■ MATERIAL FOR THIS TASK ■
================================

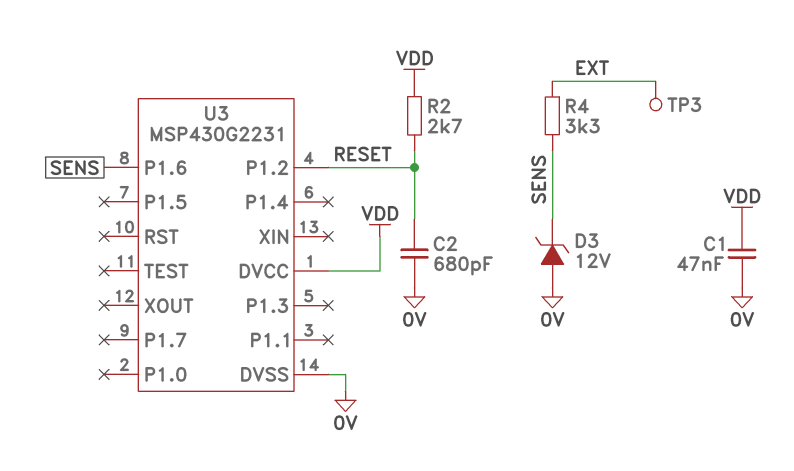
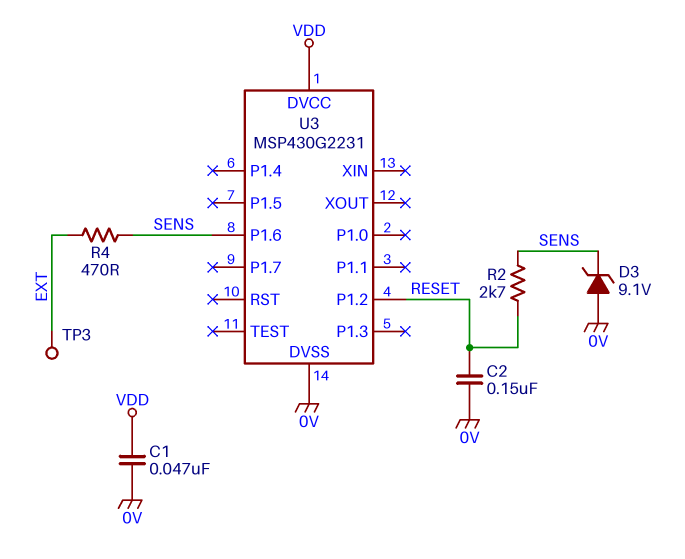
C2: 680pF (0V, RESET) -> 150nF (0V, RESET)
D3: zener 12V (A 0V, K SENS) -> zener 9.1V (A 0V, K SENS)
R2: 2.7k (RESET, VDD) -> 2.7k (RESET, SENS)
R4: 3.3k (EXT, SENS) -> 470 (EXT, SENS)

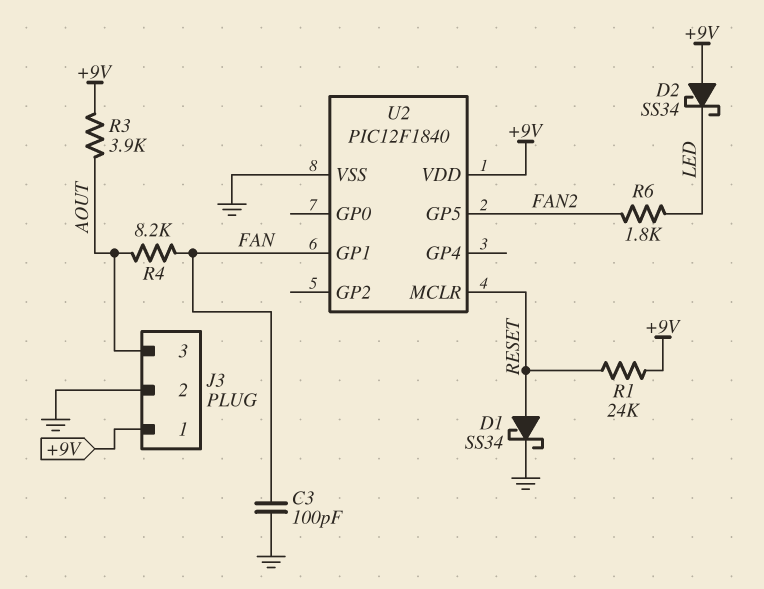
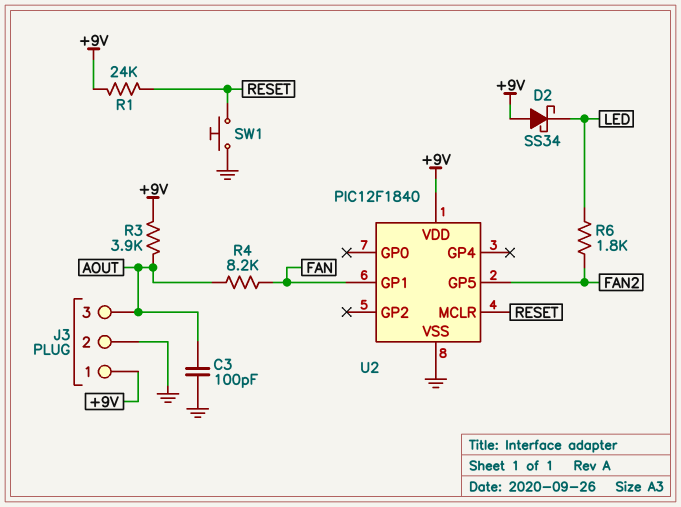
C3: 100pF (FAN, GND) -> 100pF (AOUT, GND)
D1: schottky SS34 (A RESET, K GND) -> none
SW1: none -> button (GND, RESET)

================================

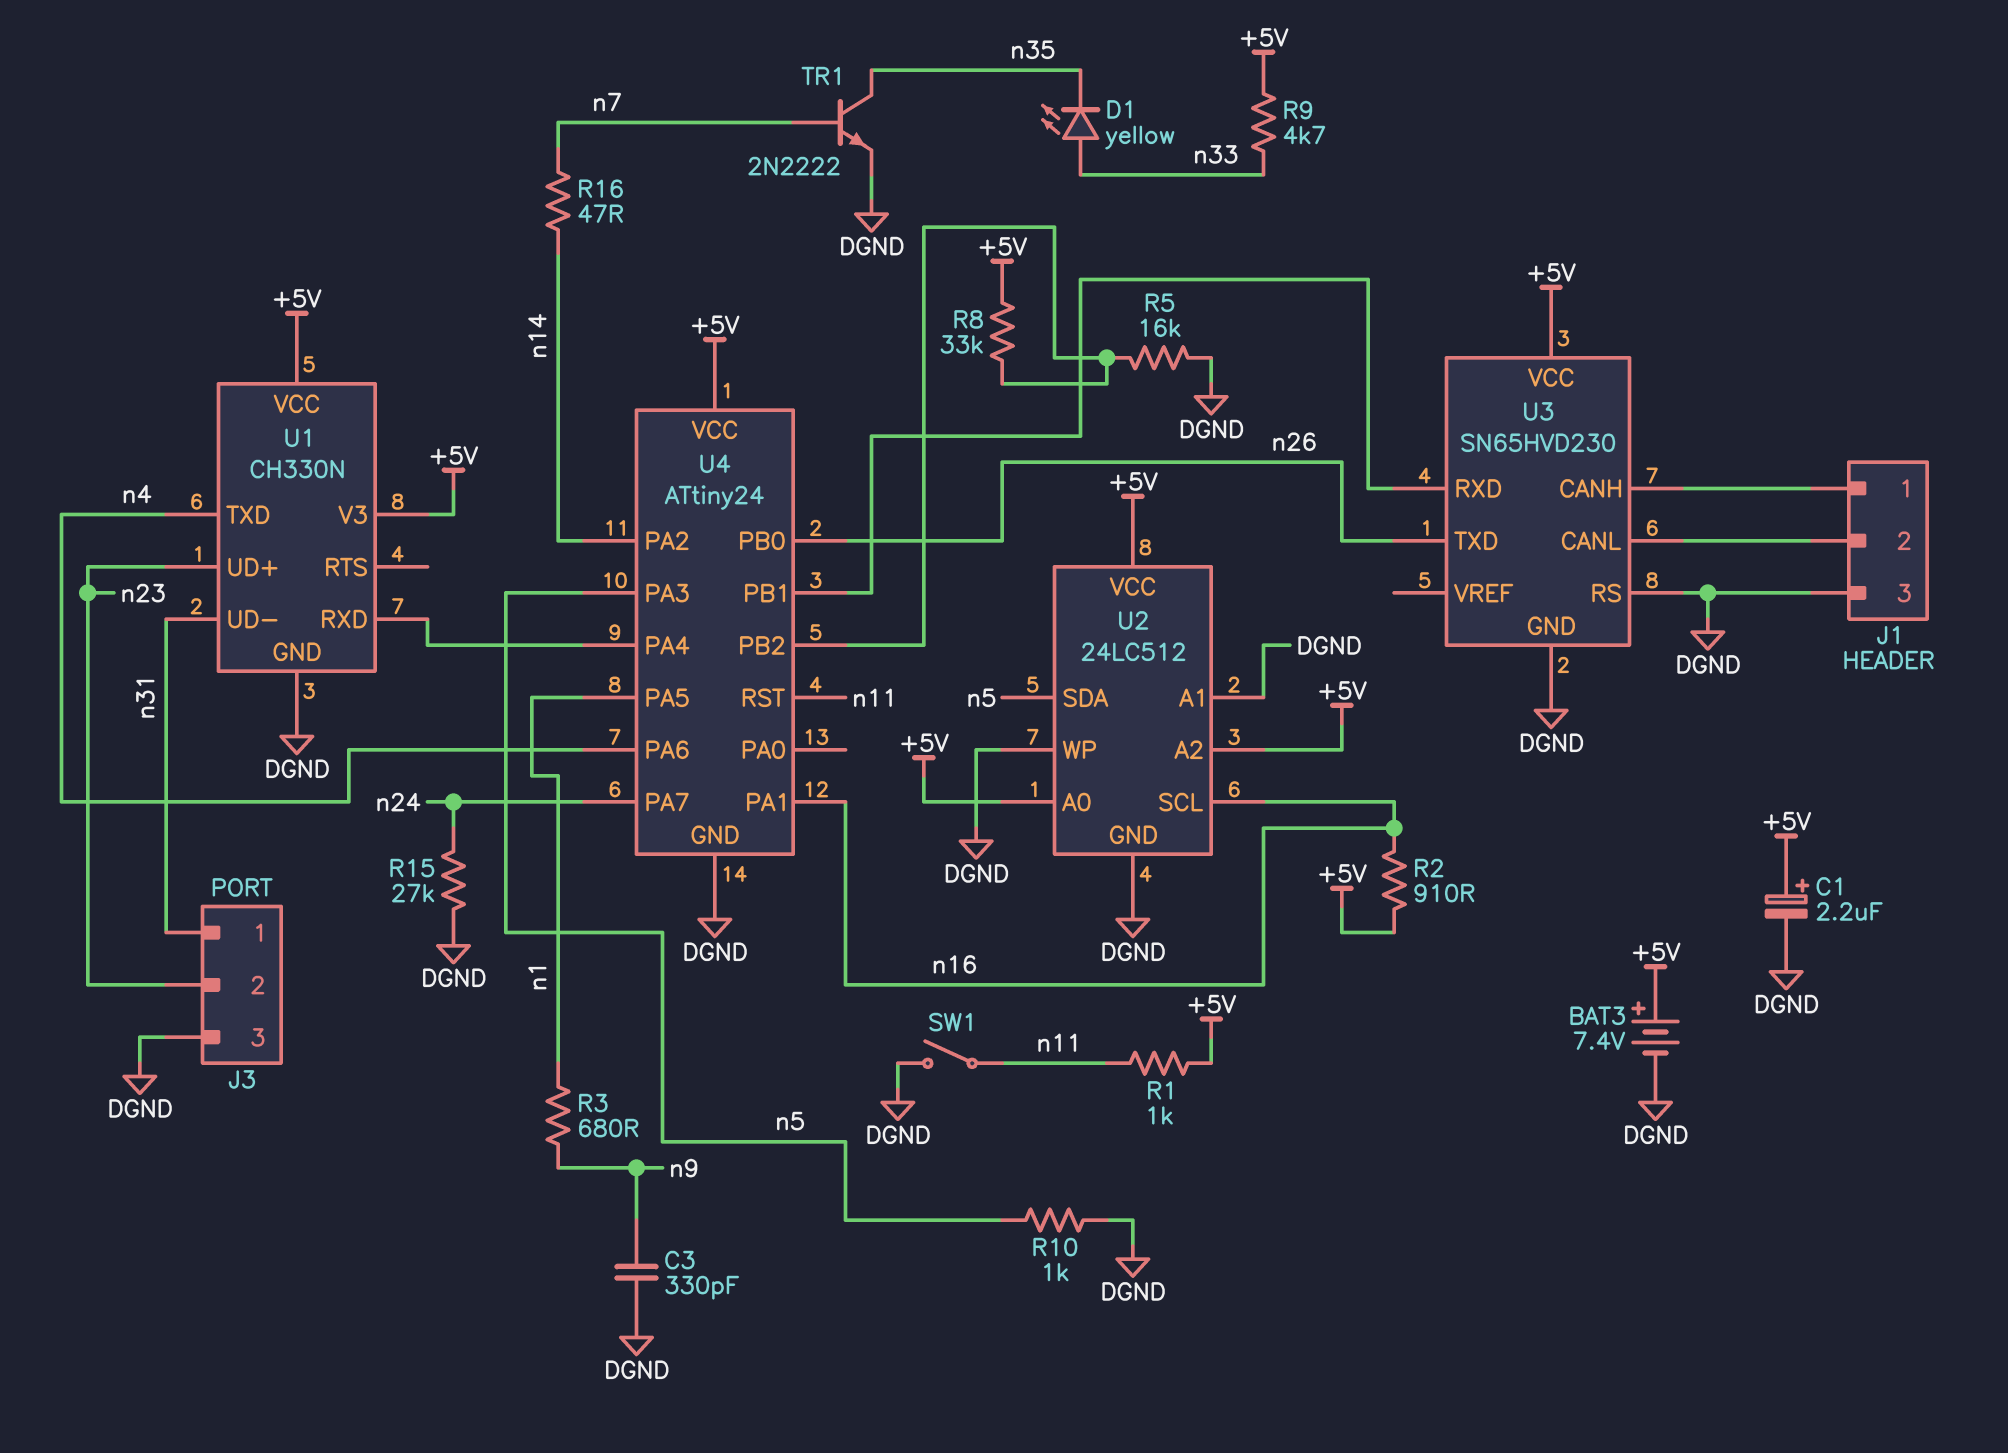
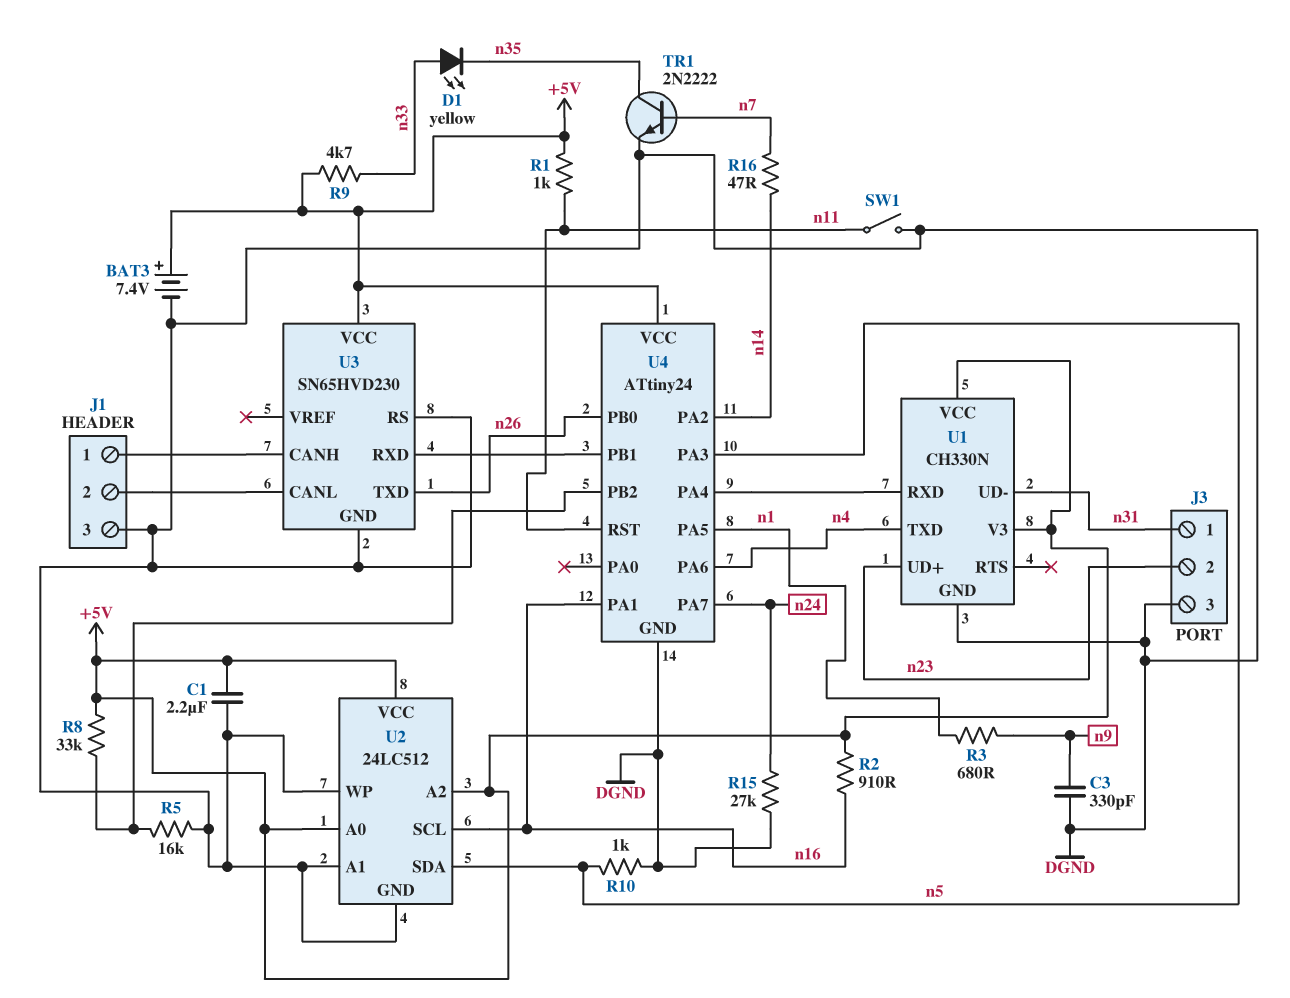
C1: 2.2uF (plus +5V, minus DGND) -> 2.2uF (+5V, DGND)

================================

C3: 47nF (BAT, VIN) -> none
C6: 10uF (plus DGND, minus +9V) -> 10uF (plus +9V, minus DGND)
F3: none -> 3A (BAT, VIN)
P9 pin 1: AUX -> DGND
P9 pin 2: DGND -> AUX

================================

■ TASK BRIEF ■
Extract every line from the records above that contains the word "RESET".

■ SOLUTION TO THIS TASK ■
C2: 680pF (0V, RESET) -> 150nF (0V, RESET)
R2: 2.7k (RESET, VDD) -> 2.7k (RESET, SENS)
D1: schottky SS34 (A RESET, K GND) -> none
SW1: none -> button (GND, RESET)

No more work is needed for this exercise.